How to complete this task: Without reproducing any picture, copy the records word for word.

Data provided:
──────────────────────────────

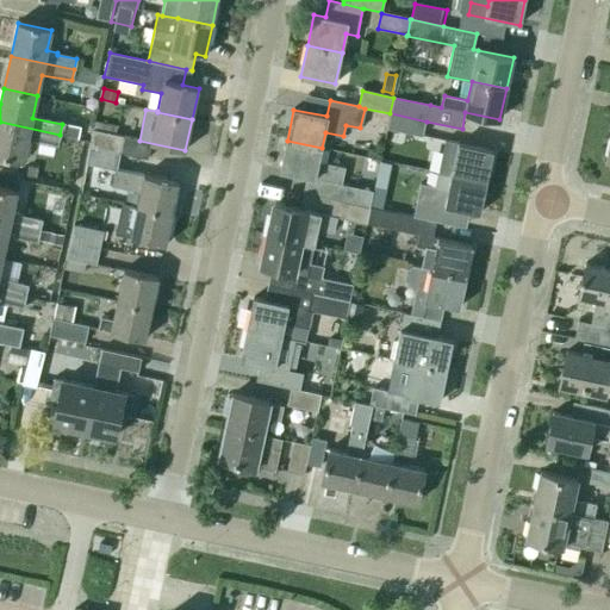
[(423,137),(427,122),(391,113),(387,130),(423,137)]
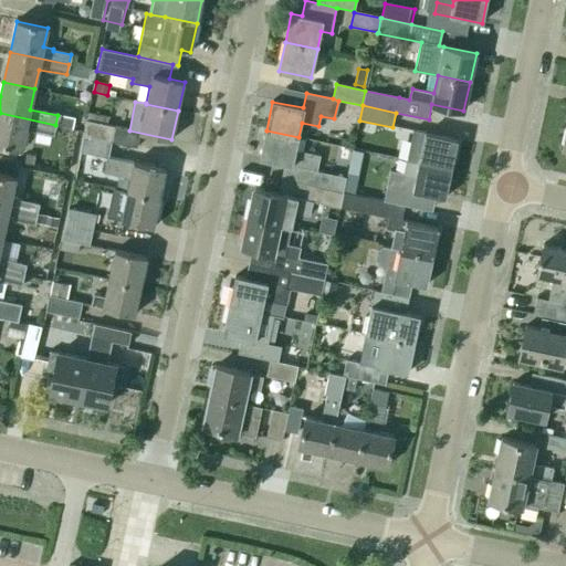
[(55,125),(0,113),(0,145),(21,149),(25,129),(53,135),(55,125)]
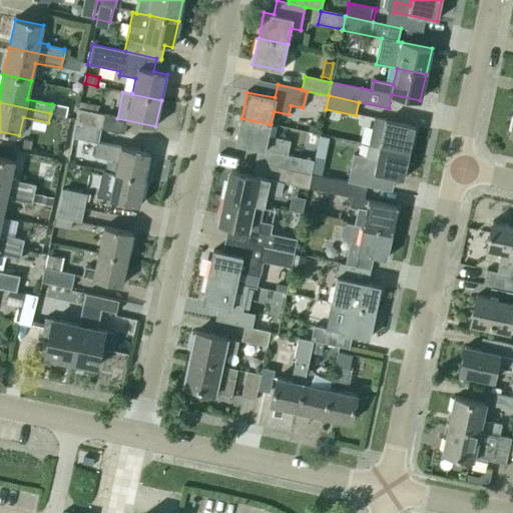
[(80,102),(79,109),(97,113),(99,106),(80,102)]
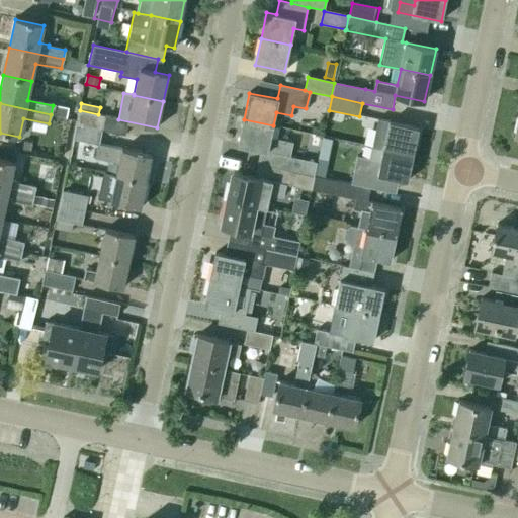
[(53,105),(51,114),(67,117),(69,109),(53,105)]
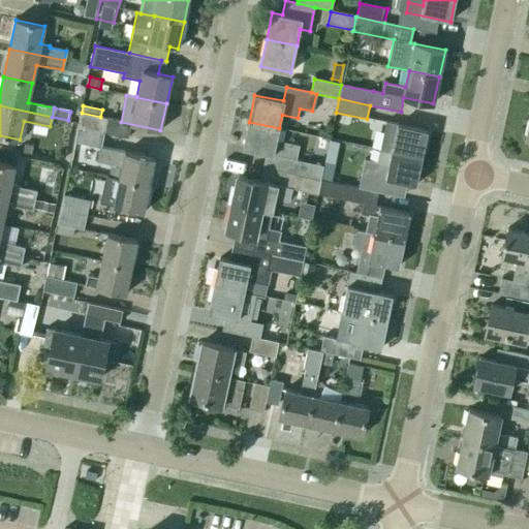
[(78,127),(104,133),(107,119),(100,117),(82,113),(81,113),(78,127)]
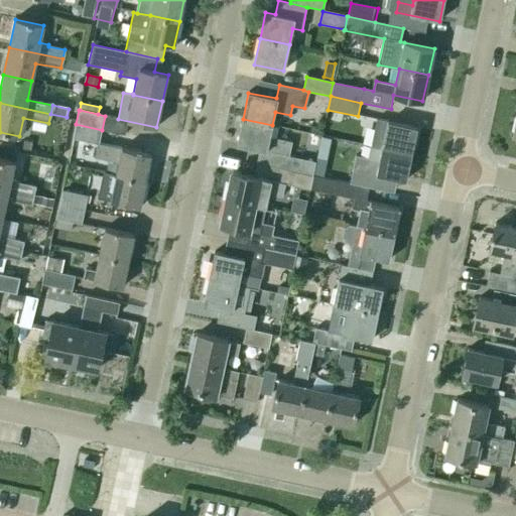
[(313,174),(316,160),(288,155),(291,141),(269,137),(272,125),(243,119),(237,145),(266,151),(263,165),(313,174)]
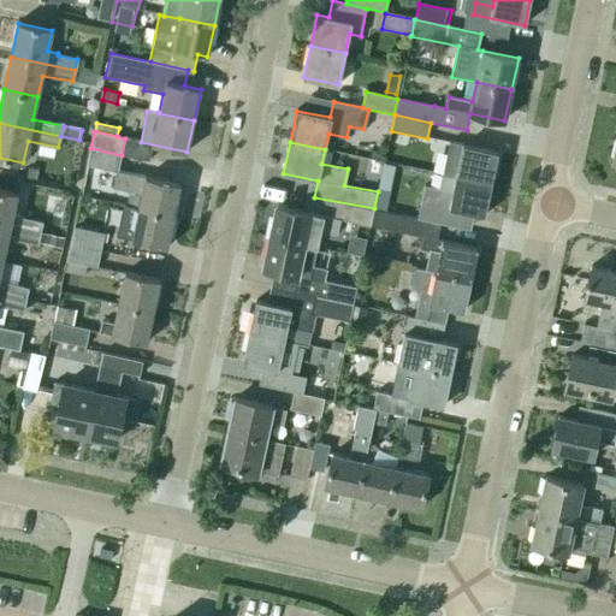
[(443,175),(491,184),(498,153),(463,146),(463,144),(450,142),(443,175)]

──────────────────────────────

Result of the task:
[(423,137),(427,122),(391,113),(387,130),(423,137)]
[(55,125),(0,113),(0,145),(21,149),(25,129),(53,135),(55,125)]
[(80,102),(79,109),(97,113),(99,106),(80,102)]
[(53,105),(51,114),(67,117),(69,109),(53,105)]
[(78,127),(104,133),(107,119),(100,117),(82,113),(81,113),(78,127)]
[(313,174),(316,160),(288,155),(291,141),(269,137),(272,125),(243,119),(237,145),(266,151),(263,165),(313,174)]
[(443,175),(491,184),(498,153),(463,146),(463,144),(450,142),(443,175)]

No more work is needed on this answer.